Copy each line below in which the word "amarillo" occurs.

SOURCE RECORDS
────────────────────────────────────────

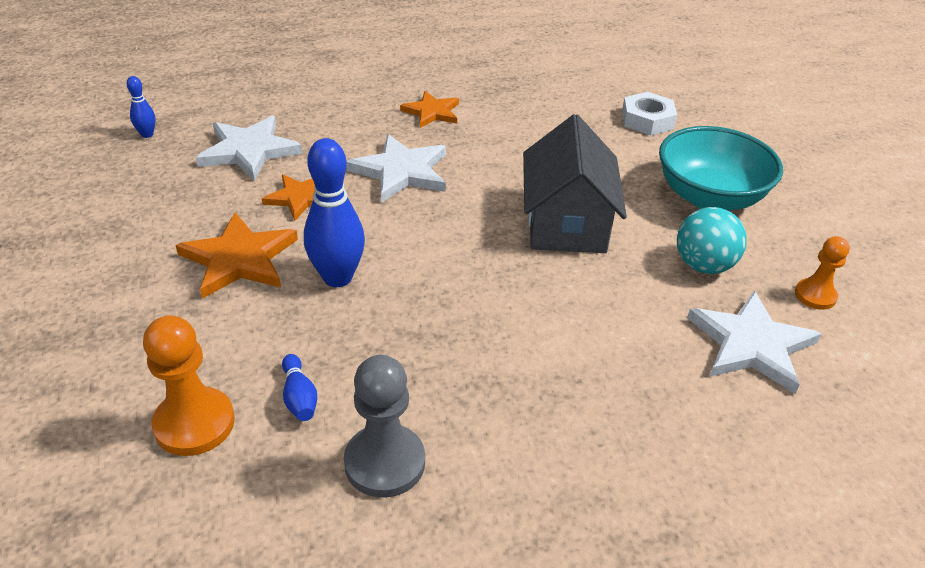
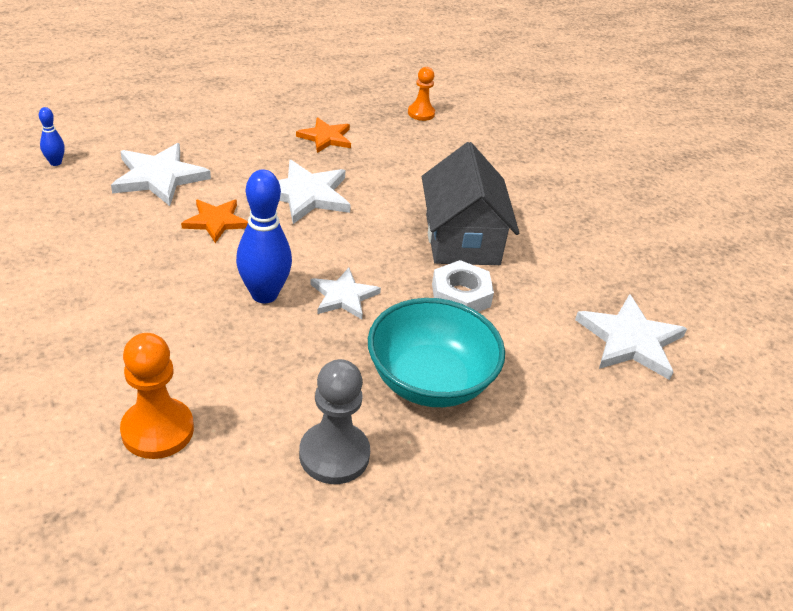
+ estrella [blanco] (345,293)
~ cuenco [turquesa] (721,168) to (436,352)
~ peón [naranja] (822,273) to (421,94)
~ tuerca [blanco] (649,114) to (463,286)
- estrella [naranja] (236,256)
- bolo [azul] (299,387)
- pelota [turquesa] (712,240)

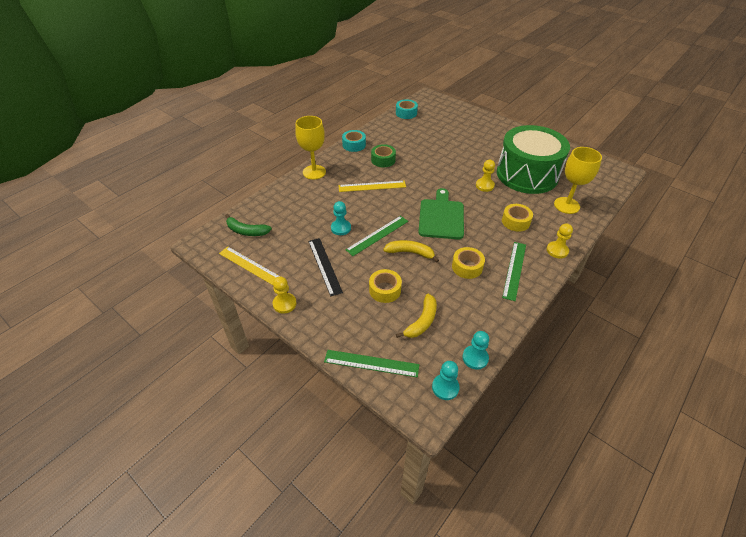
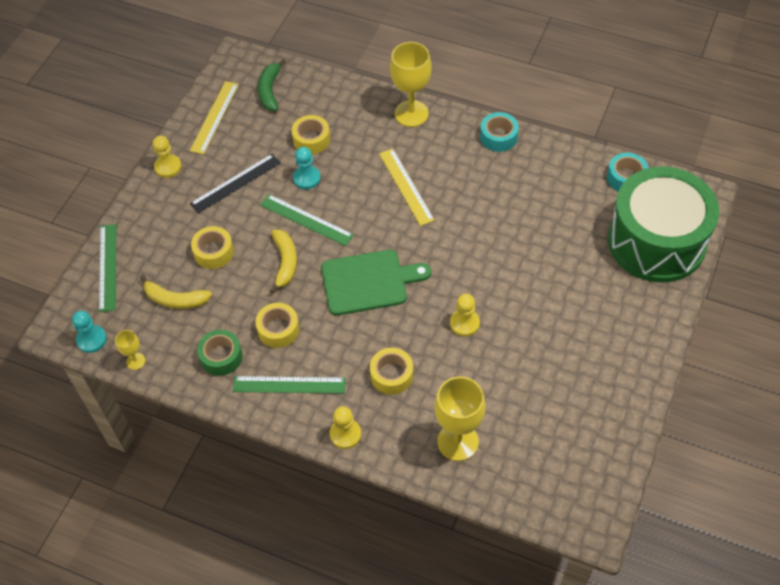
~ peón [turquesa] (475,350) to copa [amarillo] (130,350)
~ cinta adhesiva [verde] (383,155) to (219,353)
+ cinta adhesiva [amarillo] (311,134)
~ tambor [verde] (533,159) to (663,224)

────────────────────────────────────────

SOLVED EXERCISE
~ peón [turquesa] (475,350) to copa [amarillo] (130,350)
+ cinta adhesiva [amarillo] (311,134)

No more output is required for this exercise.